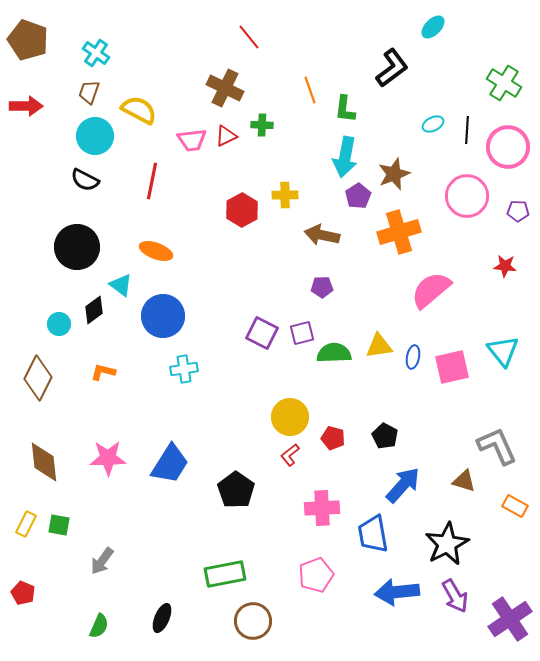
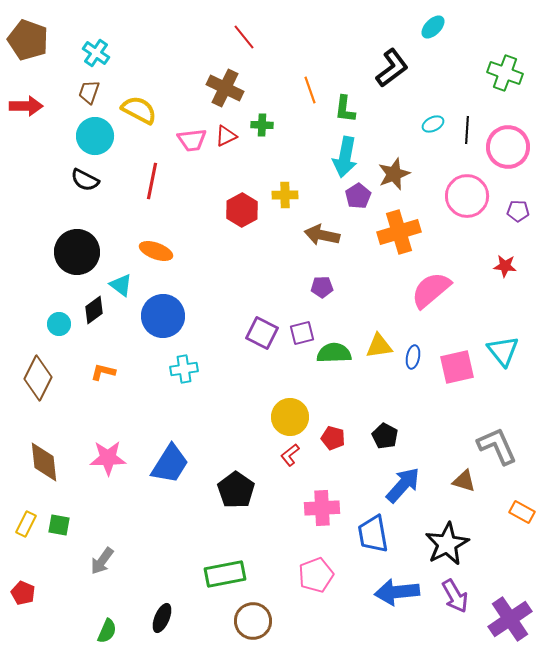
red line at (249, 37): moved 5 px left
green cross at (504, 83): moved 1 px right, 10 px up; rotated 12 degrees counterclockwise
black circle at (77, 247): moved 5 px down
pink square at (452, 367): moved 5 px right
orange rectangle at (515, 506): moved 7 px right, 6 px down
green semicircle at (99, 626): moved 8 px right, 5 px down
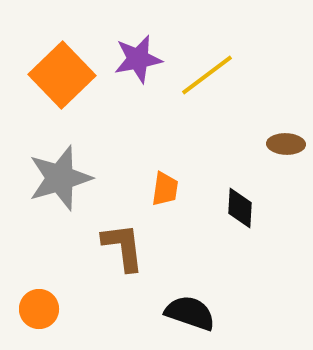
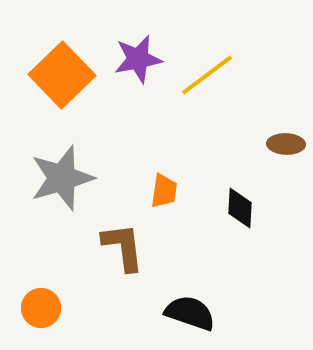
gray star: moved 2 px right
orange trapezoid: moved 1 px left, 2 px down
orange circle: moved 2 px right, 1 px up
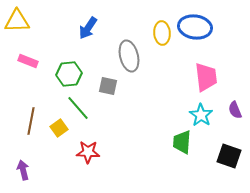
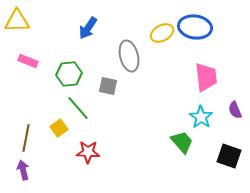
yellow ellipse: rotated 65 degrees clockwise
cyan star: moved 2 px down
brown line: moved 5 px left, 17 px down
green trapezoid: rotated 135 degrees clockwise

....

Excluding pictures, reproduce the listing above exactly as it stands.

### Response area
red line at (249, 37): moved 5 px left
green cross at (504, 83): moved 1 px right, 10 px up; rotated 12 degrees counterclockwise
black circle at (77, 247): moved 5 px down
pink square at (452, 367): moved 5 px right
orange rectangle at (515, 506): moved 7 px right, 6 px down
green semicircle at (99, 626): moved 8 px right, 5 px down
gray star: moved 2 px right
orange trapezoid: moved 1 px left, 2 px down
orange circle: moved 2 px right, 1 px up
yellow ellipse: rotated 65 degrees clockwise
cyan star: moved 2 px down
brown line: moved 5 px left, 17 px down
green trapezoid: rotated 135 degrees clockwise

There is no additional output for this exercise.